Input data –
+++++

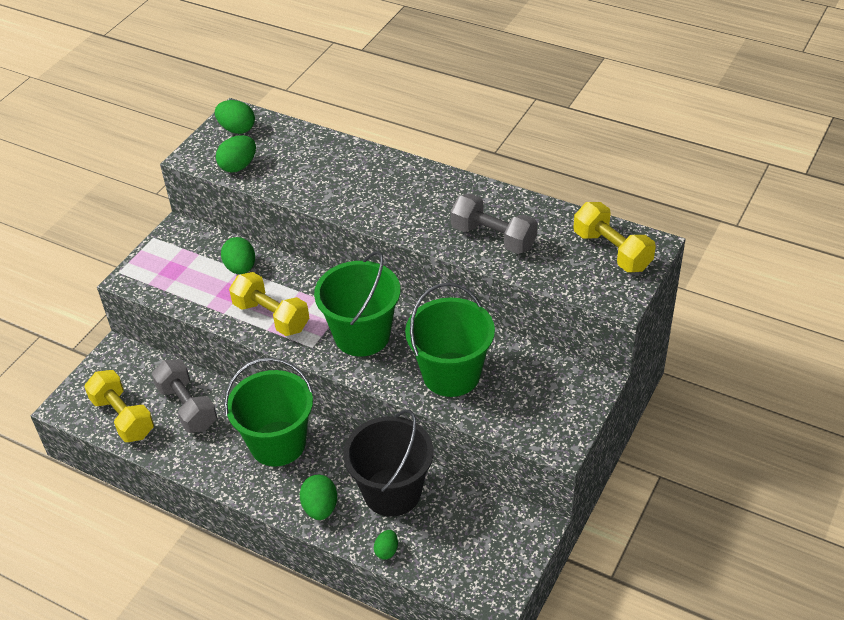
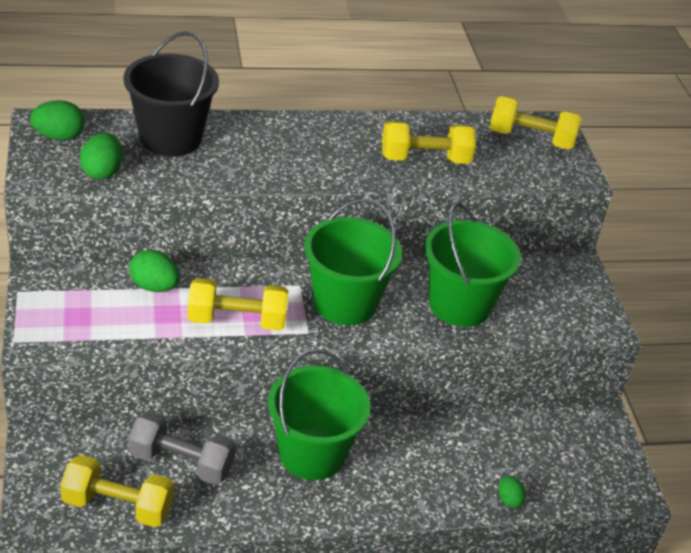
camera: 45 degrees left, 5 degrees down
(320, 508) = (413, 493): green egg -> none
(392, 492) = (461, 446): black bucket -> black bucket (170, 138)
(493, 237) = (425, 159): grey dumbbell -> yellow dumbbell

+++++

With the pictures set aside, copy each line above as written.

Result for this exercise –
camera: 45 degrees left, 5 degrees down
(320, 508) = (413, 493): green egg -> none
(392, 492) = (461, 446): black bucket -> black bucket (170, 138)
(493, 237) = (425, 159): grey dumbbell -> yellow dumbbell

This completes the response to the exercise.